About this task:
Search the records for the string "VRAW", then copy each line where it appears.

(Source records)
*** Block opens ***

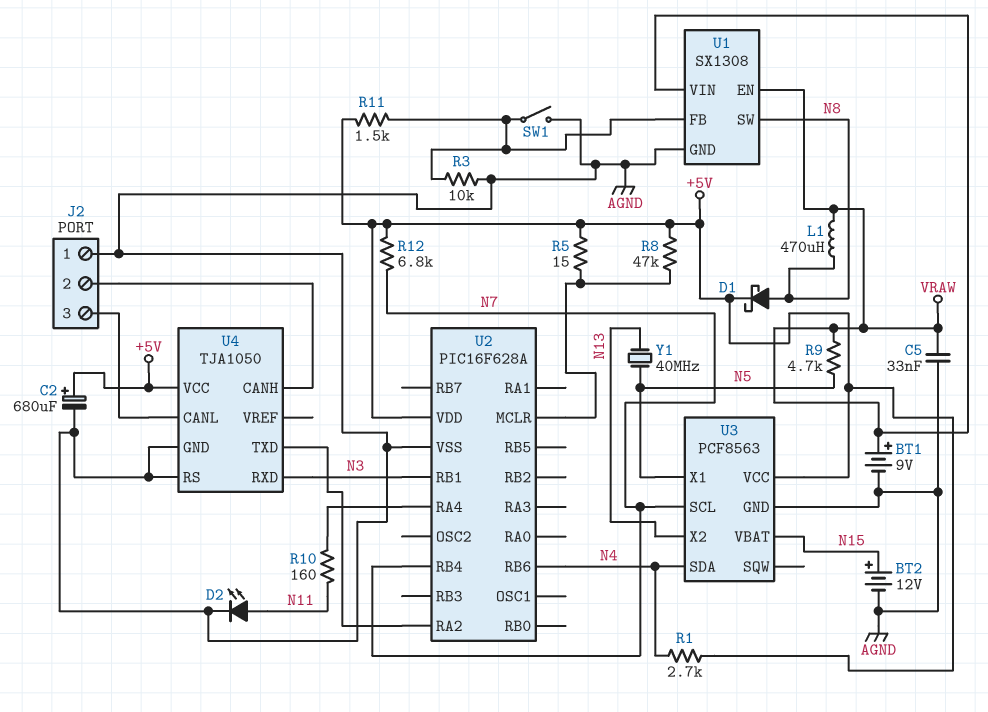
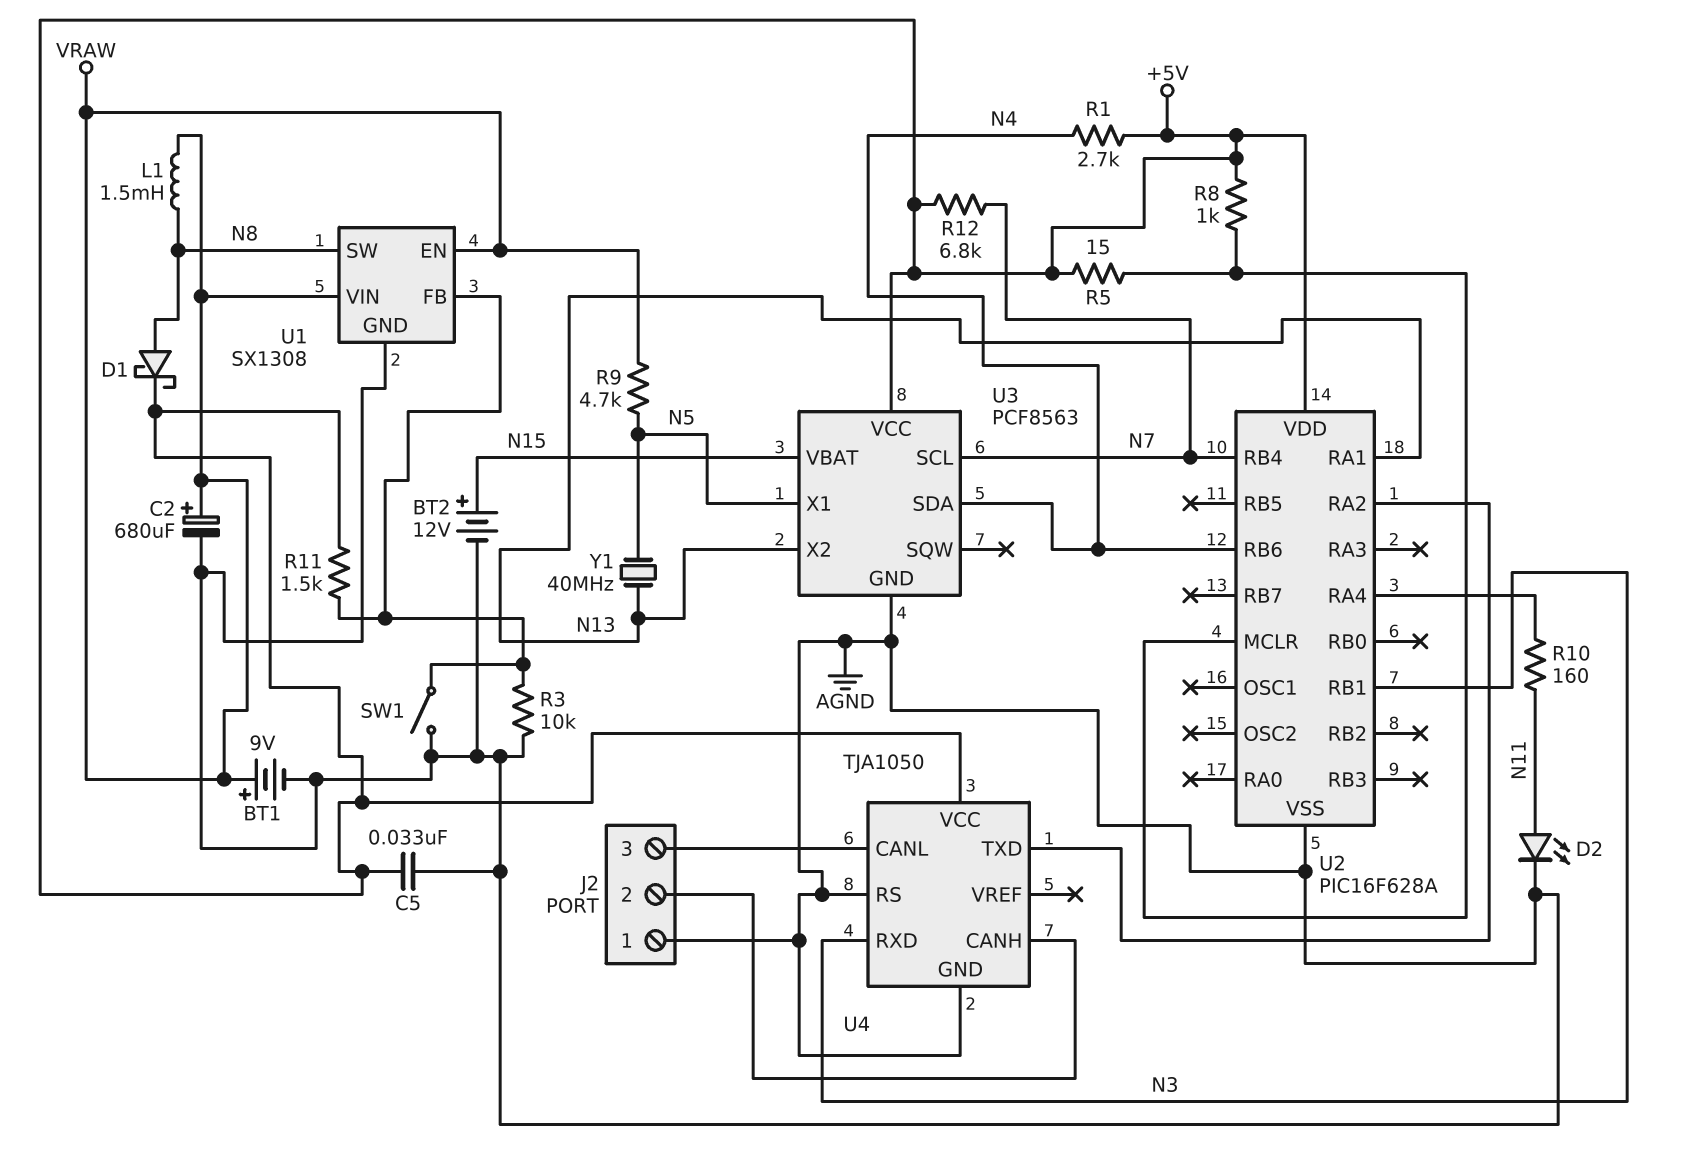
C2: 680uF (plus +5V, minus AGND) -> 680uF (plus VRAW, minus AGND)
C5: 33nF (AGND, VRAW) -> 33nF (+5V, AGND)
L1: 470uH (N8, VRAW) -> 1.5mH (N8, VRAW)
R8: 47k (+5V, U2/MCLR) -> 1k (+5V, U2/MCLR)
U2 pin RA1: none -> N13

*** Block closes ***

Exercise answer:
C2: 680uF (plus +5V, minus AGND) -> 680uF (plus VRAW, minus AGND)
C5: 33nF (AGND, VRAW) -> 33nF (+5V, AGND)
L1: 470uH (N8, VRAW) -> 1.5mH (N8, VRAW)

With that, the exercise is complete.